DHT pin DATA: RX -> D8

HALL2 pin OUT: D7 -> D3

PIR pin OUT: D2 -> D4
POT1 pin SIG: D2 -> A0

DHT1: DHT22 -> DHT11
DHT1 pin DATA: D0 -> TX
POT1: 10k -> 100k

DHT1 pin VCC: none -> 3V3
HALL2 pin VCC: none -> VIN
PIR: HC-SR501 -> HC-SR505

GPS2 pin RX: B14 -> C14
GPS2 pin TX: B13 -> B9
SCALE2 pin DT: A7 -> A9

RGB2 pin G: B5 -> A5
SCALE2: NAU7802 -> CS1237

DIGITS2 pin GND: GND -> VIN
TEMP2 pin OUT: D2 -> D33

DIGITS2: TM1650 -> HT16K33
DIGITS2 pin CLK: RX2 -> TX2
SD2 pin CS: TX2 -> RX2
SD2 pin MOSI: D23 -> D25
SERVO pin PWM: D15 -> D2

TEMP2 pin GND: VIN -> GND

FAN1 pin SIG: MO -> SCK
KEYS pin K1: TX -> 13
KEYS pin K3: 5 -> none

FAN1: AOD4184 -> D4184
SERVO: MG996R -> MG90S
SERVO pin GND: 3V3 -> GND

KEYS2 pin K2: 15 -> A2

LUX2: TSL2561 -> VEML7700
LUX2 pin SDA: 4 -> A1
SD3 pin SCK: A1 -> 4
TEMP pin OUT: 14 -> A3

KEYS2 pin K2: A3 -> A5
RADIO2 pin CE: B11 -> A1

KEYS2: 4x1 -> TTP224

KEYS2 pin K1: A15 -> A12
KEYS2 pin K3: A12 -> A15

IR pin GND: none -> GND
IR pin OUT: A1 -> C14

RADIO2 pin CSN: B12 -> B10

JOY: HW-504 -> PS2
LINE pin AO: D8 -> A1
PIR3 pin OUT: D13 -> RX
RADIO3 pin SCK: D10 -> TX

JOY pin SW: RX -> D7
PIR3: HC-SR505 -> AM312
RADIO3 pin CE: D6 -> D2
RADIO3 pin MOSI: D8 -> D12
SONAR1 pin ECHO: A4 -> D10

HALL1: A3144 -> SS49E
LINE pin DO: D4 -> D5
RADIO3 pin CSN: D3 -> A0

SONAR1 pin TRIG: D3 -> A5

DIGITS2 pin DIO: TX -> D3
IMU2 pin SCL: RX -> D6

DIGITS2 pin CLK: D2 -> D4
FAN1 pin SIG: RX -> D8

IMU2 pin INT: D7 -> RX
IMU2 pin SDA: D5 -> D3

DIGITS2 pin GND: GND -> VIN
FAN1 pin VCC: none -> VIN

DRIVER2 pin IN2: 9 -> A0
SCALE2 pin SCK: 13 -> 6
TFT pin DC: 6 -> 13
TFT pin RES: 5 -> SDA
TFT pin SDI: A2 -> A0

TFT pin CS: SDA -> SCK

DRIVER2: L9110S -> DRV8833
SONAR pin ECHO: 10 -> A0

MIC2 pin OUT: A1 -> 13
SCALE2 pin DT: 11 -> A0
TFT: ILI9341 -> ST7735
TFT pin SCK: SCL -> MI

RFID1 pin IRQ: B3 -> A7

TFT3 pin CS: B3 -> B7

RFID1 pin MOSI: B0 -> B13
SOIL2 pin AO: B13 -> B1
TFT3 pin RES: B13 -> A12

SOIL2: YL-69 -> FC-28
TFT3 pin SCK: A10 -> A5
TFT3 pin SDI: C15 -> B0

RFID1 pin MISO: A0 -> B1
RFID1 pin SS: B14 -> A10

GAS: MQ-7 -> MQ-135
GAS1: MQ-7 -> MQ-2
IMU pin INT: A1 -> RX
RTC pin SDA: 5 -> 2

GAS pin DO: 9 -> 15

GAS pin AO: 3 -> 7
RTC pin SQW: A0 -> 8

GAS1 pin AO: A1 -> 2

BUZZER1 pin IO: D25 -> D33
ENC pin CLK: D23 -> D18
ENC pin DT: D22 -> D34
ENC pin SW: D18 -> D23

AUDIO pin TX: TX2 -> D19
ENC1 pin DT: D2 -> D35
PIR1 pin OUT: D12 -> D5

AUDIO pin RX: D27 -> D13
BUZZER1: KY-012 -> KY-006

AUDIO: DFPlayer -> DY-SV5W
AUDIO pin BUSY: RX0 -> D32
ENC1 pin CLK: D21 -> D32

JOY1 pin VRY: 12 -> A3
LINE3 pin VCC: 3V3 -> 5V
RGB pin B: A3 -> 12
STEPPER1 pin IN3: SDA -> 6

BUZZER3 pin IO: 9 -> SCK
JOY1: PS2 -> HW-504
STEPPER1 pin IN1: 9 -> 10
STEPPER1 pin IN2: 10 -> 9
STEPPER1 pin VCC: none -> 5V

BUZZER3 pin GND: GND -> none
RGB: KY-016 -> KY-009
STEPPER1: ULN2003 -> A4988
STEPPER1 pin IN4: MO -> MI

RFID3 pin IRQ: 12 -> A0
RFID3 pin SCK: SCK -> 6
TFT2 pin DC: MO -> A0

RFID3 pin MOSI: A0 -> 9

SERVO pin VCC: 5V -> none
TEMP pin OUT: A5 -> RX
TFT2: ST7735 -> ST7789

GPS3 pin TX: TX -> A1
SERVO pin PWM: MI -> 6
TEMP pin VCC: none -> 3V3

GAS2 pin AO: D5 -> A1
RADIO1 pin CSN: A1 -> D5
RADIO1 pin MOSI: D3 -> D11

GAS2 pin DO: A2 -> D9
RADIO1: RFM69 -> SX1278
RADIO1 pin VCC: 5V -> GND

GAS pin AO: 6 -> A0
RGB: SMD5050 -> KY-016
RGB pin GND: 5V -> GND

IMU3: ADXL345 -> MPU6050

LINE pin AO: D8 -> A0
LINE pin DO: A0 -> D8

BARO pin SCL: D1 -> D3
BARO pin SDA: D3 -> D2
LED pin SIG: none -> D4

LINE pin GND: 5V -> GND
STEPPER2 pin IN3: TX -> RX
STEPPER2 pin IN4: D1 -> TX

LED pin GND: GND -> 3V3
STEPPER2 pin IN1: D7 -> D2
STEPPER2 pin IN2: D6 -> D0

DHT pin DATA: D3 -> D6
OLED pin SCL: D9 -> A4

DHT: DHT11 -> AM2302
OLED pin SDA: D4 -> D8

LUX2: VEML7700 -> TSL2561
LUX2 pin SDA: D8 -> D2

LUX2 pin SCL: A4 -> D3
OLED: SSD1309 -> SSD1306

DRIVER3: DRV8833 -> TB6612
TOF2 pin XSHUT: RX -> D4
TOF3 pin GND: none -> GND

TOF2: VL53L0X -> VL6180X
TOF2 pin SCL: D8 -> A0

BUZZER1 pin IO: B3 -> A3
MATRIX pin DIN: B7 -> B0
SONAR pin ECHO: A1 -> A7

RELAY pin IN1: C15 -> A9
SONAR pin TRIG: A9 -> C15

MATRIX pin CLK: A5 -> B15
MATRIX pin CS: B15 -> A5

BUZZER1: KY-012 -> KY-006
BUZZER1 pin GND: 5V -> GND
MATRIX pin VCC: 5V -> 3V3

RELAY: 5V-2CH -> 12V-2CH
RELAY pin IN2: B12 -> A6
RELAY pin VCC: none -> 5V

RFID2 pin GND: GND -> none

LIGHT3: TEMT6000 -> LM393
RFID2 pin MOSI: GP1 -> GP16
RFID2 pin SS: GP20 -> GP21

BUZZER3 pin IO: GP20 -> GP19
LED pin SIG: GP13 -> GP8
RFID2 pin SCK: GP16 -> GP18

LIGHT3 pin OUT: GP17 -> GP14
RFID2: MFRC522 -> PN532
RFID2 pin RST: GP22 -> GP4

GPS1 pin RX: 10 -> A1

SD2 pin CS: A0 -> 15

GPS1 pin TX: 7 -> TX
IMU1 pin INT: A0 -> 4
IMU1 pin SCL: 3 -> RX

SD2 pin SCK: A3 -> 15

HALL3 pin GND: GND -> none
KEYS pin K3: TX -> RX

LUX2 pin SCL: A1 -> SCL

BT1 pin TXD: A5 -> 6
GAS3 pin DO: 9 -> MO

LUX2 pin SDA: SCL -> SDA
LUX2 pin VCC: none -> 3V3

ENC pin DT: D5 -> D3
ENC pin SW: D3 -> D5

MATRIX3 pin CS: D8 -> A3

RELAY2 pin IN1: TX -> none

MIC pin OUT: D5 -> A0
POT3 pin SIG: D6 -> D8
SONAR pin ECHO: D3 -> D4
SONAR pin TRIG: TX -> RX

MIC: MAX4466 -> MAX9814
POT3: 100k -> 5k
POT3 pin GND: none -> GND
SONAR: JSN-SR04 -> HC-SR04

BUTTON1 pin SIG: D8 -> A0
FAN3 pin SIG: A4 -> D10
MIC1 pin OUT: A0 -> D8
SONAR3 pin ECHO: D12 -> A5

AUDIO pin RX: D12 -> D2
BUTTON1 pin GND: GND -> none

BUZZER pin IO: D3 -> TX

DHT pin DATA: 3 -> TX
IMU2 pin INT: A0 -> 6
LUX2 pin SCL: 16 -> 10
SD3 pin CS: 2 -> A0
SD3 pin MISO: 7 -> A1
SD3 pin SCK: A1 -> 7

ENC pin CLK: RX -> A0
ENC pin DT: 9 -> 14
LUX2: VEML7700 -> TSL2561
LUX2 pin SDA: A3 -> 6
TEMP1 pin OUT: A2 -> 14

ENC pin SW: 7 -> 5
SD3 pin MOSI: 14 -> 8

───

Task requirements: Please write out the material word for word from its first line through the line holding "IMU2 pin INT: D7 -> RX", including both, and no line past it.

Reply:
DHT pin DATA: RX -> D8

HALL2 pin OUT: D7 -> D3

PIR pin OUT: D2 -> D4
POT1 pin SIG: D2 -> A0

DHT1: DHT22 -> DHT11
DHT1 pin DATA: D0 -> TX
POT1: 10k -> 100k

DHT1 pin VCC: none -> 3V3
HALL2 pin VCC: none -> VIN
PIR: HC-SR501 -> HC-SR505

GPS2 pin RX: B14 -> C14
GPS2 pin TX: B13 -> B9
SCALE2 pin DT: A7 -> A9

RGB2 pin G: B5 -> A5
SCALE2: NAU7802 -> CS1237

DIGITS2 pin GND: GND -> VIN
TEMP2 pin OUT: D2 -> D33

DIGITS2: TM1650 -> HT16K33
DIGITS2 pin CLK: RX2 -> TX2
SD2 pin CS: TX2 -> RX2
SD2 pin MOSI: D23 -> D25
SERVO pin PWM: D15 -> D2

TEMP2 pin GND: VIN -> GND

FAN1 pin SIG: MO -> SCK
KEYS pin K1: TX -> 13
KEYS pin K3: 5 -> none

FAN1: AOD4184 -> D4184
SERVO: MG996R -> MG90S
SERVO pin GND: 3V3 -> GND

KEYS2 pin K2: 15 -> A2

LUX2: TSL2561 -> VEML7700
LUX2 pin SDA: 4 -> A1
SD3 pin SCK: A1 -> 4
TEMP pin OUT: 14 -> A3

KEYS2 pin K2: A3 -> A5
RADIO2 pin CE: B11 -> A1

KEYS2: 4x1 -> TTP224

KEYS2 pin K1: A15 -> A12
KEYS2 pin K3: A12 -> A15

IR pin GND: none -> GND
IR pin OUT: A1 -> C14

RADIO2 pin CSN: B12 -> B10

JOY: HW-504 -> PS2
LINE pin AO: D8 -> A1
PIR3 pin OUT: D13 -> RX
RADIO3 pin SCK: D10 -> TX

JOY pin SW: RX -> D7
PIR3: HC-SR505 -> AM312
RADIO3 pin CE: D6 -> D2
RADIO3 pin MOSI: D8 -> D12
SONAR1 pin ECHO: A4 -> D10

HALL1: A3144 -> SS49E
LINE pin DO: D4 -> D5
RADIO3 pin CSN: D3 -> A0

SONAR1 pin TRIG: D3 -> A5

DIGITS2 pin DIO: TX -> D3
IMU2 pin SCL: RX -> D6

DIGITS2 pin CLK: D2 -> D4
FAN1 pin SIG: RX -> D8

IMU2 pin INT: D7 -> RX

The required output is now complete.